↓

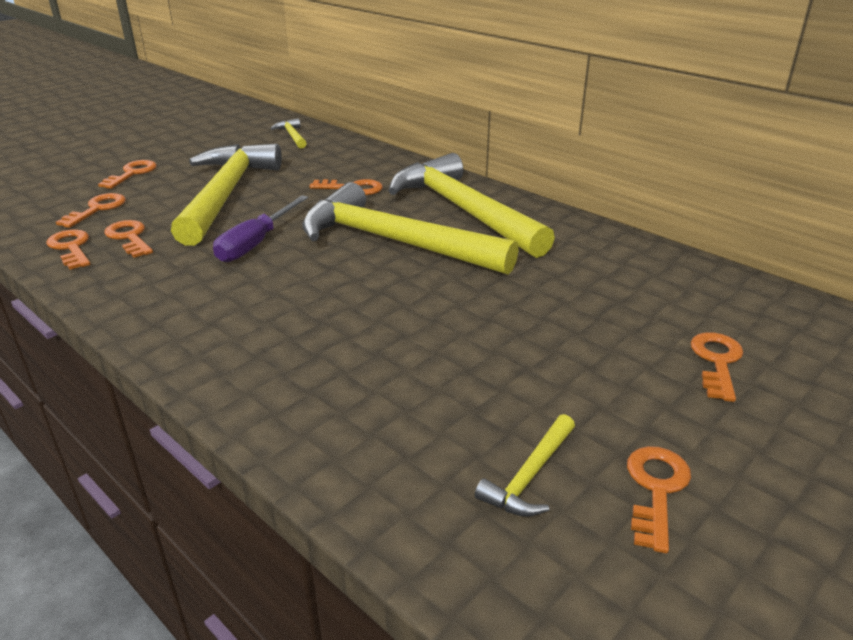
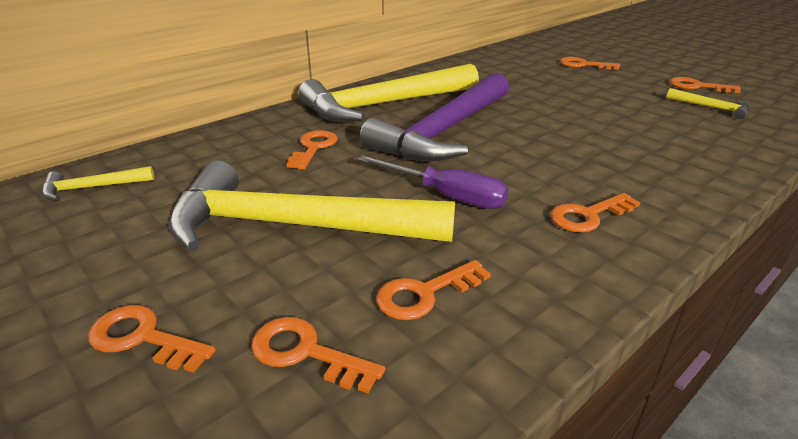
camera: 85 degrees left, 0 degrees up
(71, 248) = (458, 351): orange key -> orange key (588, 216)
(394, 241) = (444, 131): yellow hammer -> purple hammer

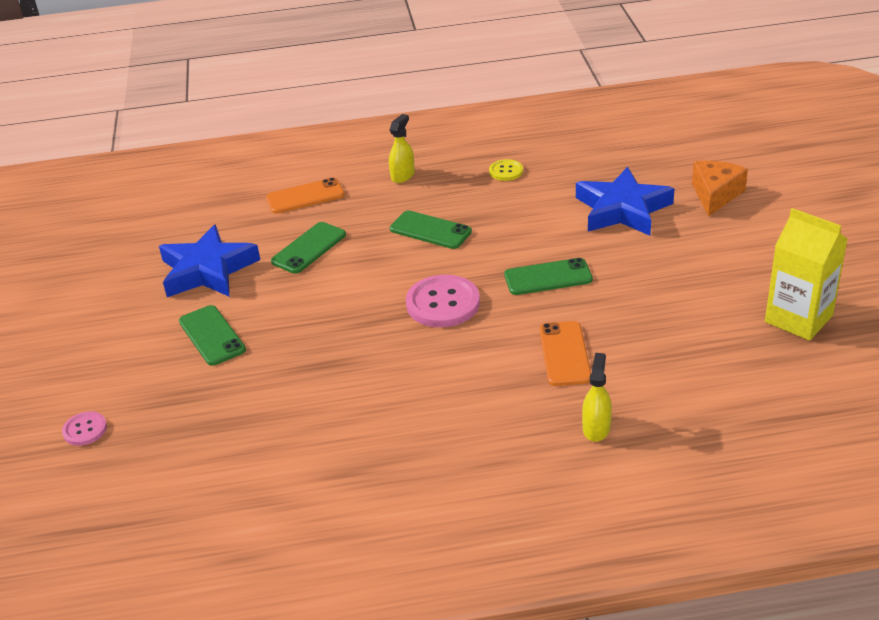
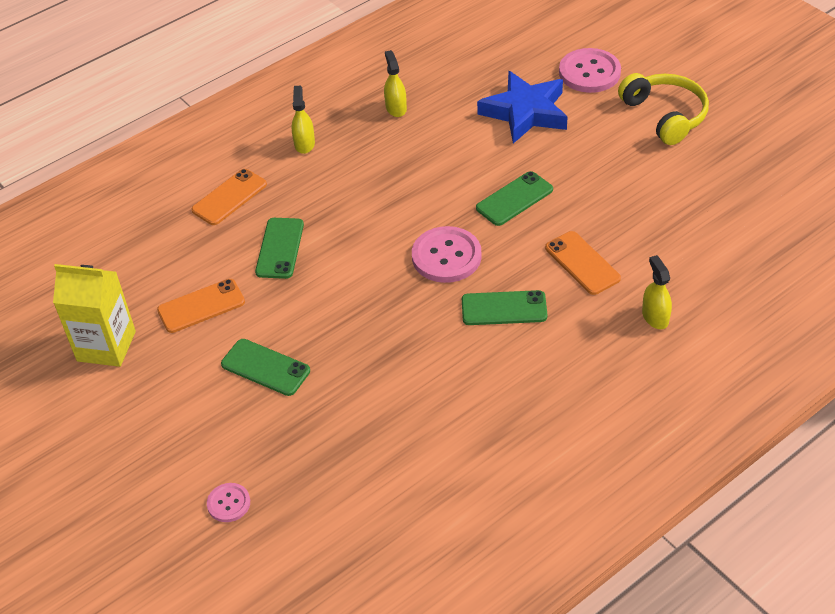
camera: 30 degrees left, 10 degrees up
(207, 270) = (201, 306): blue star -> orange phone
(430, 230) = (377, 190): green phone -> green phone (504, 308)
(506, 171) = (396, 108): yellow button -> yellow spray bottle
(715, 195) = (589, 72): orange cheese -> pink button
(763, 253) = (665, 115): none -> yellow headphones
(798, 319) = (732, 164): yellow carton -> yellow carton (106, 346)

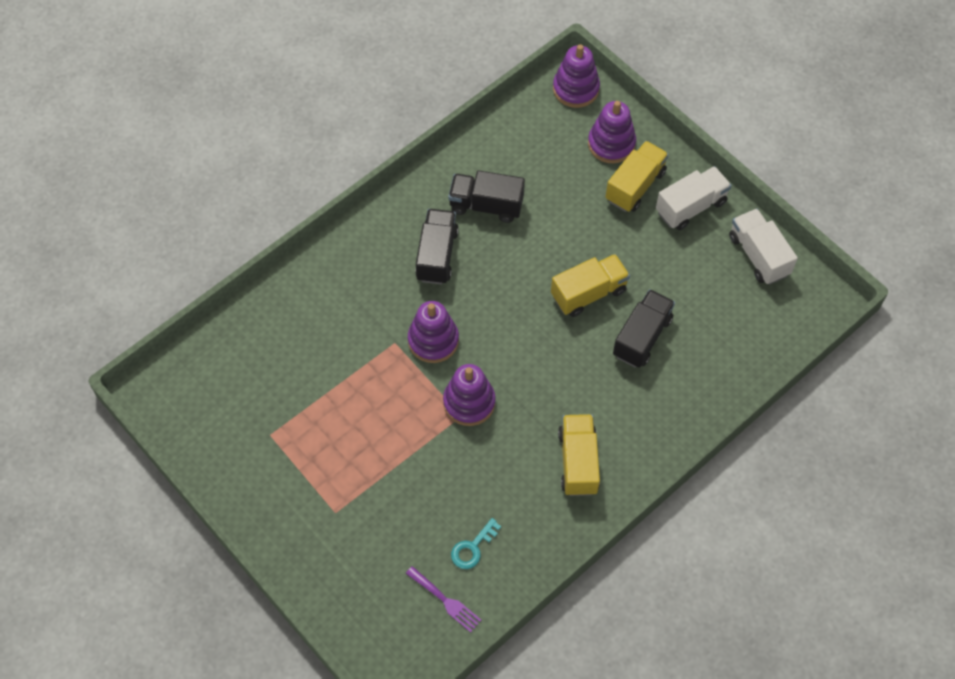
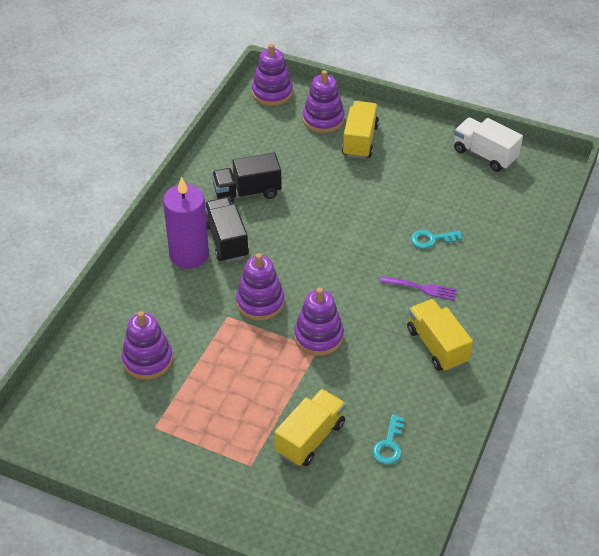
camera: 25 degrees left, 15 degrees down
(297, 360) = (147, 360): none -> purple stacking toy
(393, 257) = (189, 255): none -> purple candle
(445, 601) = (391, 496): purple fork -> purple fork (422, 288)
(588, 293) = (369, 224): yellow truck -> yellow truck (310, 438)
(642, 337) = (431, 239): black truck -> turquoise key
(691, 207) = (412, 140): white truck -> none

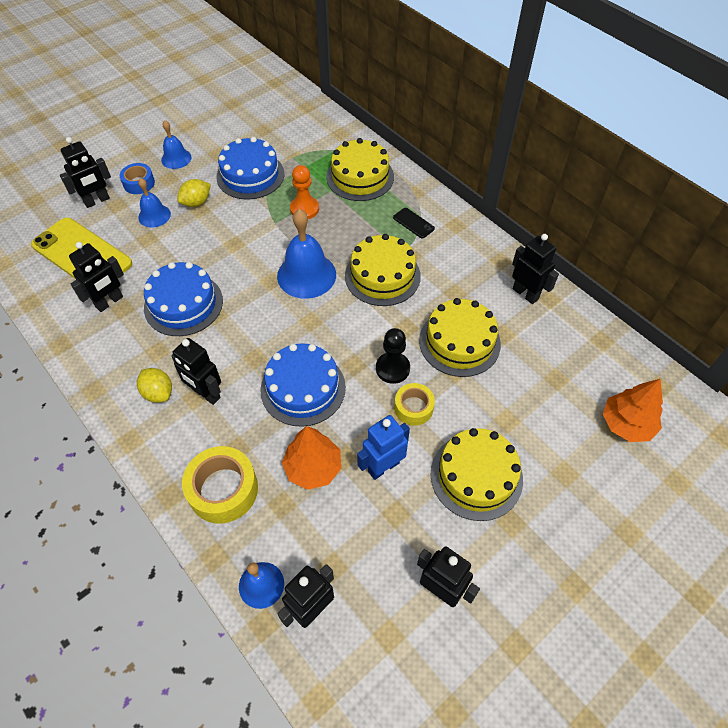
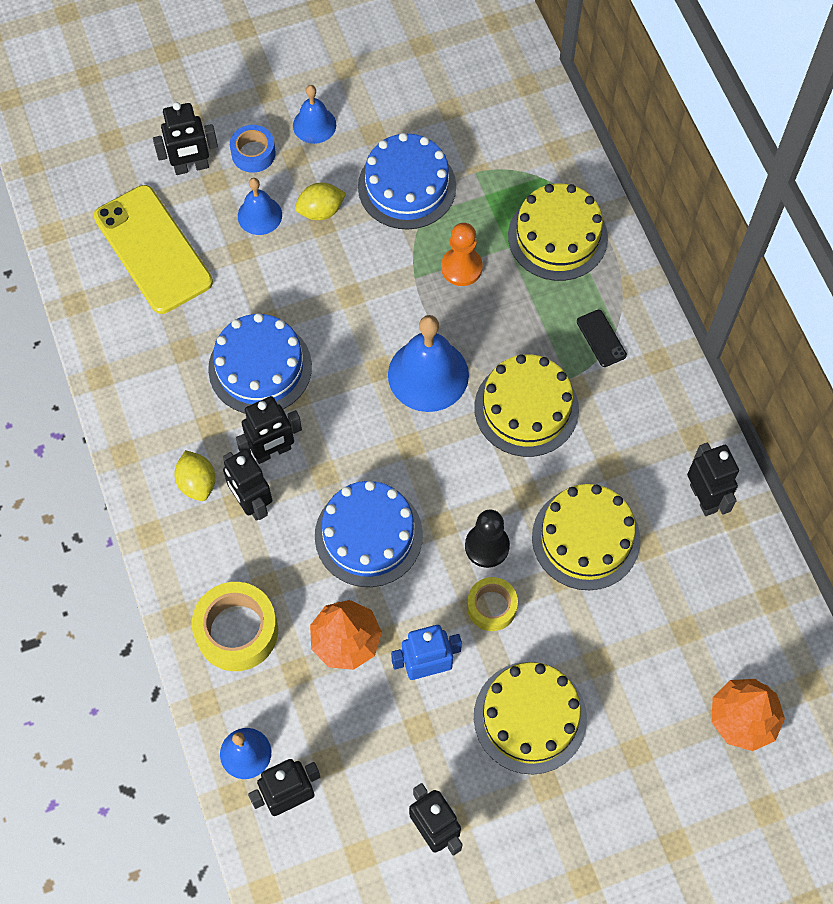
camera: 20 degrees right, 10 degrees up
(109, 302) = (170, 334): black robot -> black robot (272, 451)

↑

» **HOW TO COMPLETE THIS TASK**:
From the listing above, pick out every line containing "orange".

» **YOUR RESPONSE**:
(71, 248) = (458, 351): orange key -> orange key (588, 216)
(207, 270) = (201, 306): blue star -> orange phone
(715, 195) = (589, 72): orange cheese -> pink button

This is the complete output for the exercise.